------ THE DATA
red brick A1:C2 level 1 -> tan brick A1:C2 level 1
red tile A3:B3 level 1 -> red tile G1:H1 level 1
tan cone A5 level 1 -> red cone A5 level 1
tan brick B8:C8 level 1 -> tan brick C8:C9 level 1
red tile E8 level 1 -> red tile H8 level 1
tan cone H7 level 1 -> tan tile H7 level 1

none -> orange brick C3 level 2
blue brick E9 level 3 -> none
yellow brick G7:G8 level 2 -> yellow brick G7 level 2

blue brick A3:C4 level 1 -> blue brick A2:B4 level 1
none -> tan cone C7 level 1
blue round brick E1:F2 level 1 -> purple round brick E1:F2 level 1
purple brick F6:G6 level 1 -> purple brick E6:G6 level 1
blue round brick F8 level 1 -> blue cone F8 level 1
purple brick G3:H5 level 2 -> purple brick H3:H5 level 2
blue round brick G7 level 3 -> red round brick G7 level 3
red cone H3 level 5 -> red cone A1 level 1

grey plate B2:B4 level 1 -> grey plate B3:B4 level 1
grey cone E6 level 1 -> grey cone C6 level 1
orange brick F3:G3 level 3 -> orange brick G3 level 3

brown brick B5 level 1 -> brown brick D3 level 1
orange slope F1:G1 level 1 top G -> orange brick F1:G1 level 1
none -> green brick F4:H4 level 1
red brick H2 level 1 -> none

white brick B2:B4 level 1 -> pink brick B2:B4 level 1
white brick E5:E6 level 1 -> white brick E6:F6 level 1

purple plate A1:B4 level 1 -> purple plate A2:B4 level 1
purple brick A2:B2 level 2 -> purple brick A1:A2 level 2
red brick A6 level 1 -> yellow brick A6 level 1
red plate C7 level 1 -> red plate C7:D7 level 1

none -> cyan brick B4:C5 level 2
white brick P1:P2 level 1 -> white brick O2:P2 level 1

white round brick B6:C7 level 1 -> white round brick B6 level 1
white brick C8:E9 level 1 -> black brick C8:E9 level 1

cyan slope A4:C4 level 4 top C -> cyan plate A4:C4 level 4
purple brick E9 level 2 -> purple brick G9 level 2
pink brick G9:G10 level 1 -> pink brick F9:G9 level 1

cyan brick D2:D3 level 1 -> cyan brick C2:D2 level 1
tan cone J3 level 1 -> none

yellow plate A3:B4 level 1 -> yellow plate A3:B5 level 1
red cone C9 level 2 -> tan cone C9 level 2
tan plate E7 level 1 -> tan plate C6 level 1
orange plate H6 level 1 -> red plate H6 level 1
------------
WORK TASK: Produce a word-for-word restatement of all the records.

COMPLETED EXERCISE:
red brick A1:C2 level 1 -> tan brick A1:C2 level 1
red tile A3:B3 level 1 -> red tile G1:H1 level 1
tan cone A5 level 1 -> red cone A5 level 1
tan brick B8:C8 level 1 -> tan brick C8:C9 level 1
red tile E8 level 1 -> red tile H8 level 1
tan cone H7 level 1 -> tan tile H7 level 1

none -> orange brick C3 level 2
blue brick E9 level 3 -> none
yellow brick G7:G8 level 2 -> yellow brick G7 level 2

blue brick A3:C4 level 1 -> blue brick A2:B4 level 1
none -> tan cone C7 level 1
blue round brick E1:F2 level 1 -> purple round brick E1:F2 level 1
purple brick F6:G6 level 1 -> purple brick E6:G6 level 1
blue round brick F8 level 1 -> blue cone F8 level 1
purple brick G3:H5 level 2 -> purple brick H3:H5 level 2
blue round brick G7 level 3 -> red round brick G7 level 3
red cone H3 level 5 -> red cone A1 level 1

grey plate B2:B4 level 1 -> grey plate B3:B4 level 1
grey cone E6 level 1 -> grey cone C6 level 1
orange brick F3:G3 level 3 -> orange brick G3 level 3

brown brick B5 level 1 -> brown brick D3 level 1
orange slope F1:G1 level 1 top G -> orange brick F1:G1 level 1
none -> green brick F4:H4 level 1
red brick H2 level 1 -> none

white brick B2:B4 level 1 -> pink brick B2:B4 level 1
white brick E5:E6 level 1 -> white brick E6:F6 level 1

purple plate A1:B4 level 1 -> purple plate A2:B4 level 1
purple brick A2:B2 level 2 -> purple brick A1:A2 level 2
red brick A6 level 1 -> yellow brick A6 level 1
red plate C7 level 1 -> red plate C7:D7 level 1

none -> cyan brick B4:C5 level 2
white brick P1:P2 level 1 -> white brick O2:P2 level 1

white round brick B6:C7 level 1 -> white round brick B6 level 1
white brick C8:E9 level 1 -> black brick C8:E9 level 1

cyan slope A4:C4 level 4 top C -> cyan plate A4:C4 level 4
purple brick E9 level 2 -> purple brick G9 level 2
pink brick G9:G10 level 1 -> pink brick F9:G9 level 1

cyan brick D2:D3 level 1 -> cyan brick C2:D2 level 1
tan cone J3 level 1 -> none

yellow plate A3:B4 level 1 -> yellow plate A3:B5 level 1
red cone C9 level 2 -> tan cone C9 level 2
tan plate E7 level 1 -> tan plate C6 level 1
orange plate H6 level 1 -> red plate H6 level 1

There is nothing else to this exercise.